→ EXERCISE PROMPT
In the material below, begin at the line that has "brown banana: 4 -> 0", stop after the line that has "yellow carrot: 10 -> 11", and transcribe those lines exactly, without pictures.

→ RECORD EXTRACTS

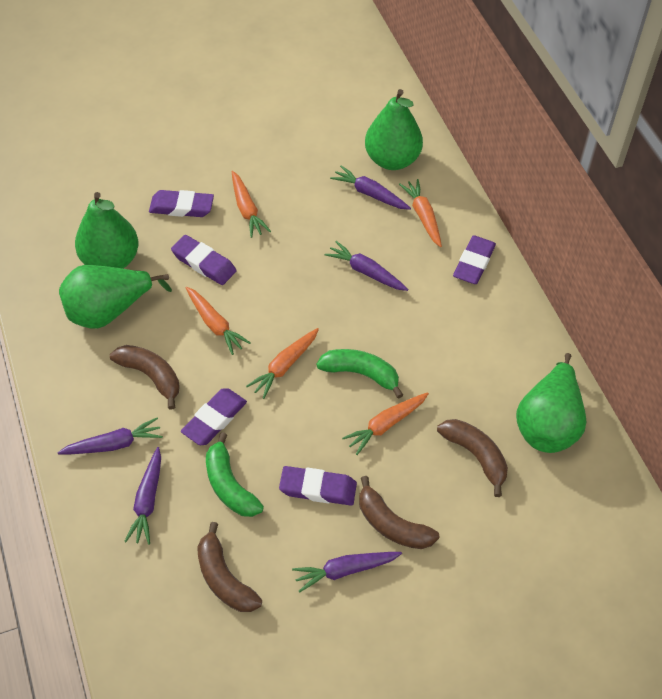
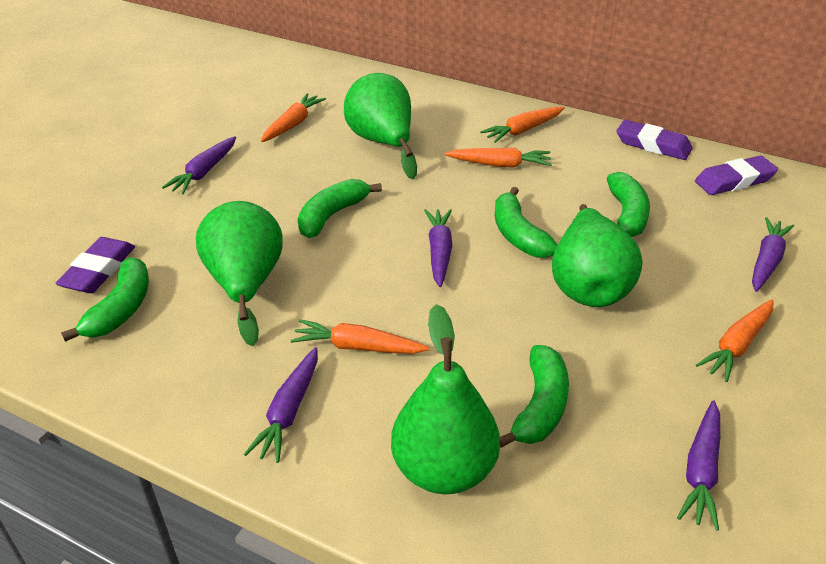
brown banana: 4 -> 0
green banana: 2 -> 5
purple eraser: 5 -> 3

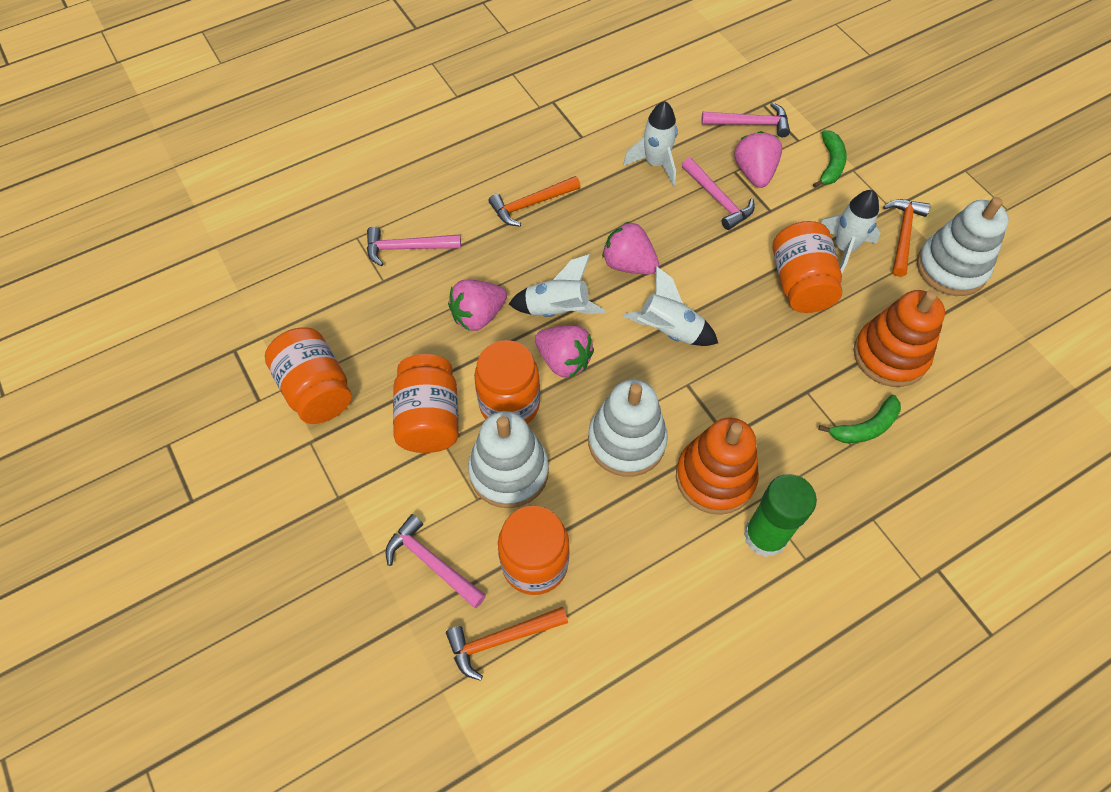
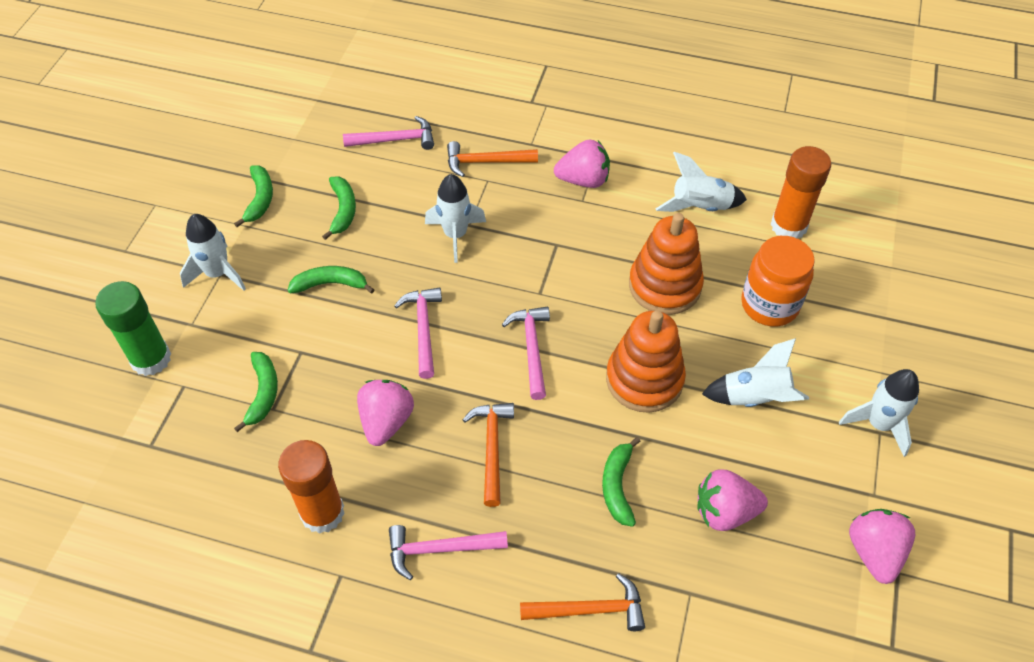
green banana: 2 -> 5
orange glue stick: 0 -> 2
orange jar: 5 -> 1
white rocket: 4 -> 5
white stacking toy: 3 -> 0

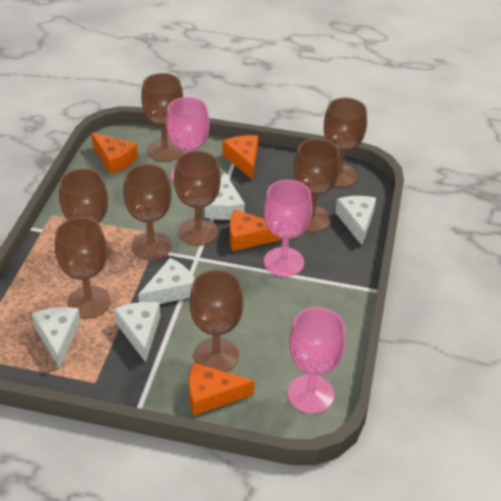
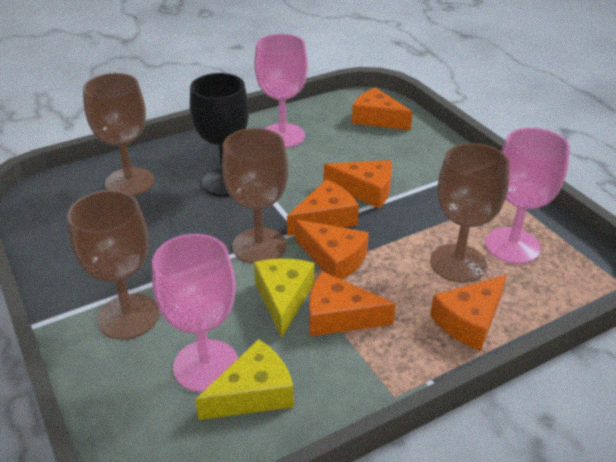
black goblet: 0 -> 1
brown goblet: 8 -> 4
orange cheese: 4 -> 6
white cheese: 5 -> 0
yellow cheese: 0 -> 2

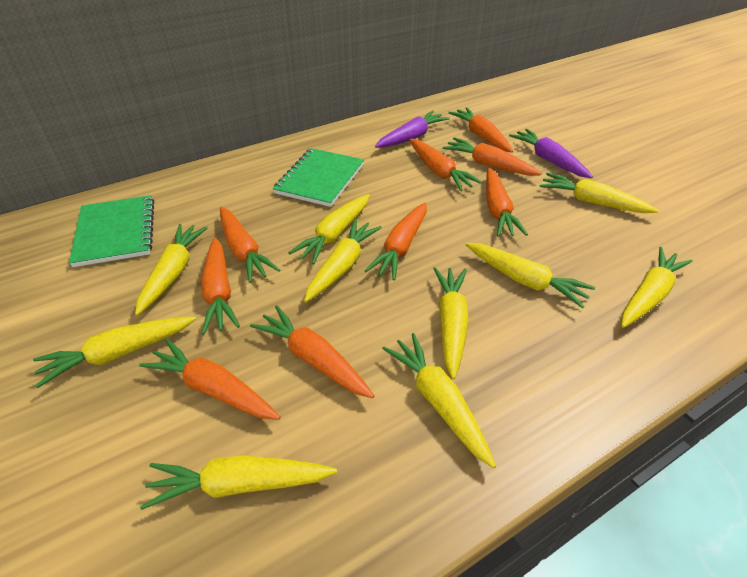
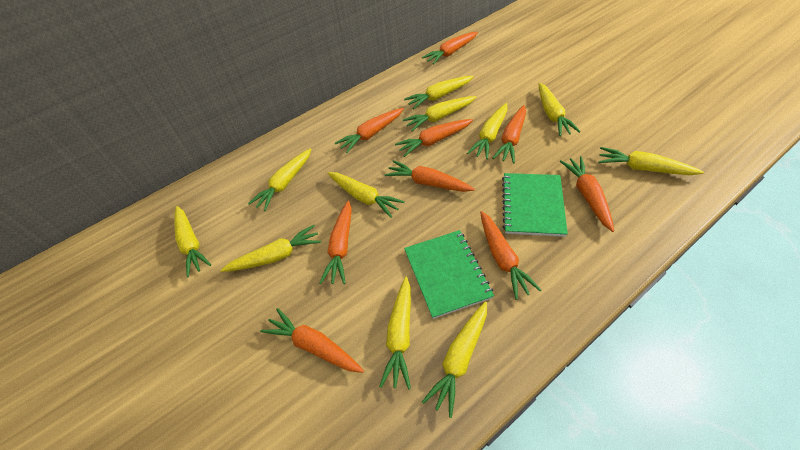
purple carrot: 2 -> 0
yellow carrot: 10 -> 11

---

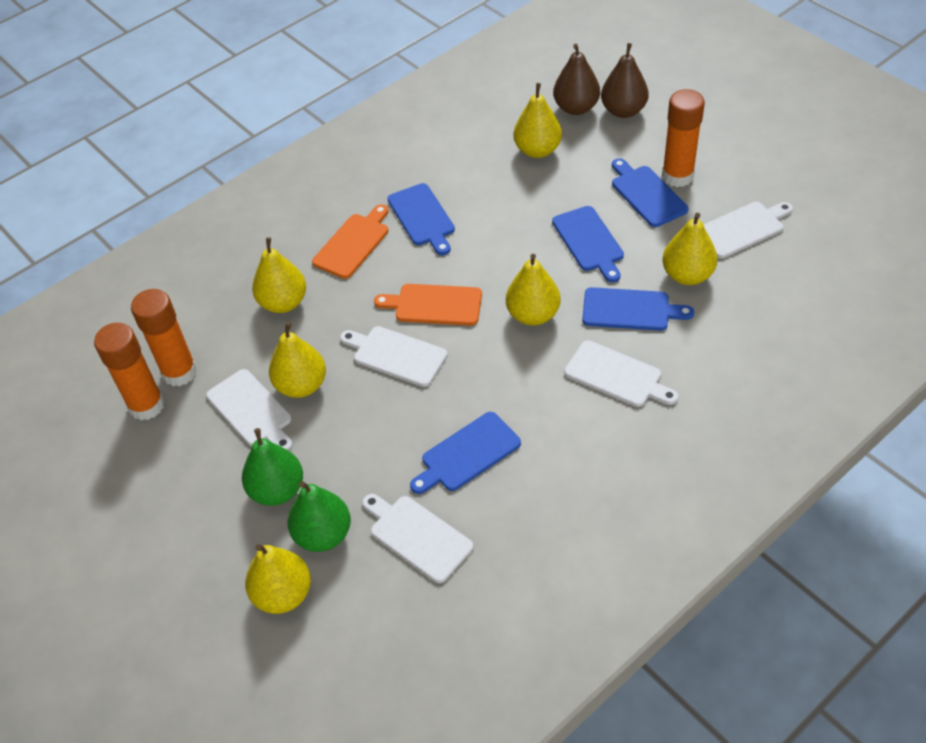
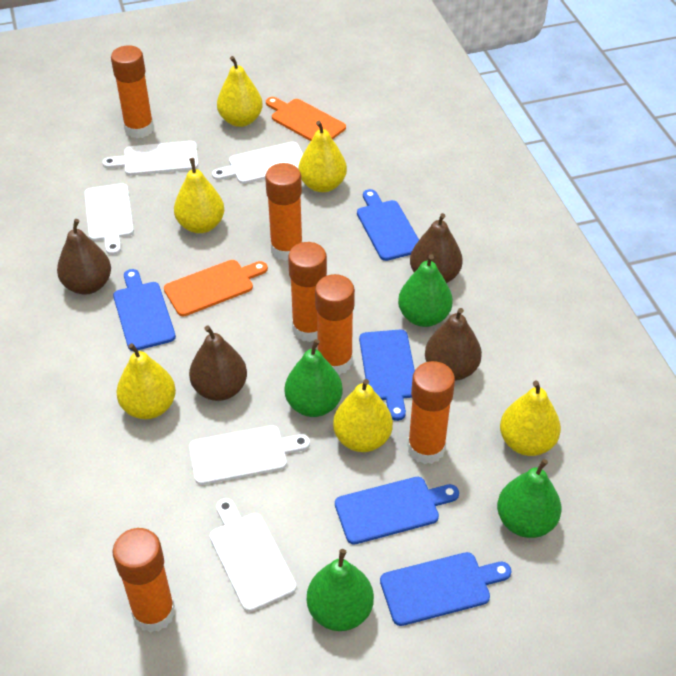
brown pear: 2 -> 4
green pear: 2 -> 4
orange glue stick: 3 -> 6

...

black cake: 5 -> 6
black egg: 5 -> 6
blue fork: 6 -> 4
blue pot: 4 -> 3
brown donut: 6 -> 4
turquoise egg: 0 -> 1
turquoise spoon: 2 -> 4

→ SOLUTION TO THE EXERCISE
brown banana: 4 -> 0
green banana: 2 -> 5
purple eraser: 5 -> 3

green banana: 2 -> 5
orange glue stick: 0 -> 2
orange jar: 5 -> 1
white rocket: 4 -> 5
white stacking toy: 3 -> 0

black goblet: 0 -> 1
brown goblet: 8 -> 4
orange cheese: 4 -> 6
white cheese: 5 -> 0
yellow cheese: 0 -> 2

purple carrot: 2 -> 0
yellow carrot: 10 -> 11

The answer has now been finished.